What to work on:
Leave out the pictures and restate the rest of the data exactly.

▬▬▬▬▬▬

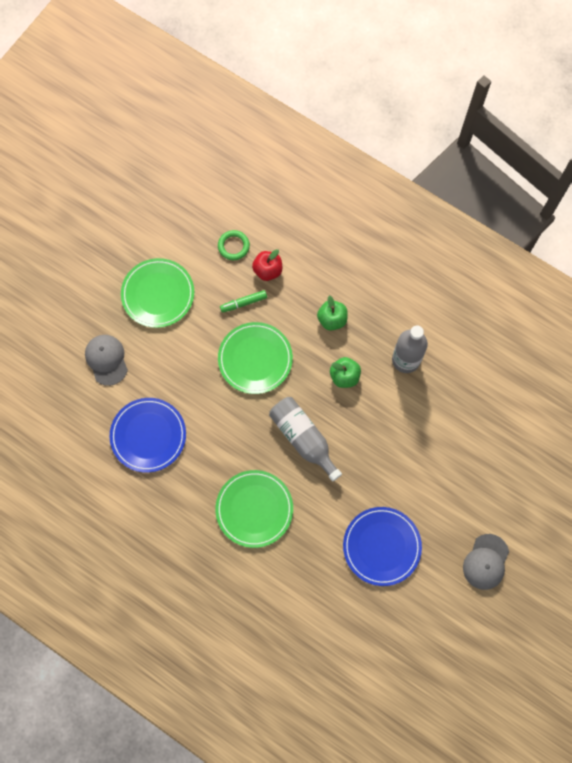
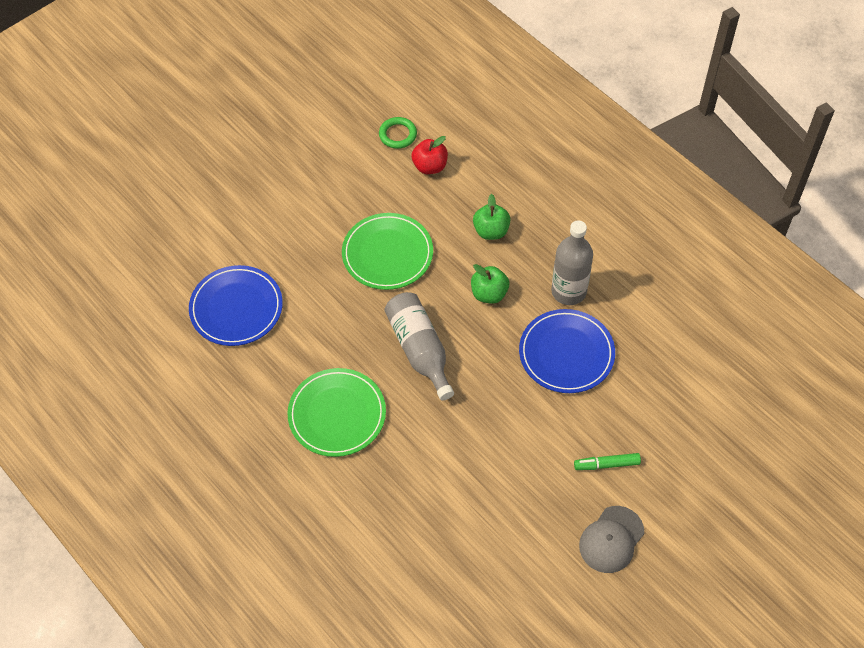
camera: 15 degrees right, 15 degrees down
(106, 360) = (215, 220): grey cap -> none
(158, 294) = (295, 165): green plate -> none
(243, 303) = (392, 194): green marker -> green marker (606, 464)
(381, 546) = (482, 491): blue plate -> blue plate (566, 353)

▬▬▬▬▬▬

Task output:
camera: 15 degrees right, 15 degrees down
(106, 360) = (215, 220): grey cap -> none
(158, 294) = (295, 165): green plate -> none
(243, 303) = (392, 194): green marker -> green marker (606, 464)
(381, 546) = (482, 491): blue plate -> blue plate (566, 353)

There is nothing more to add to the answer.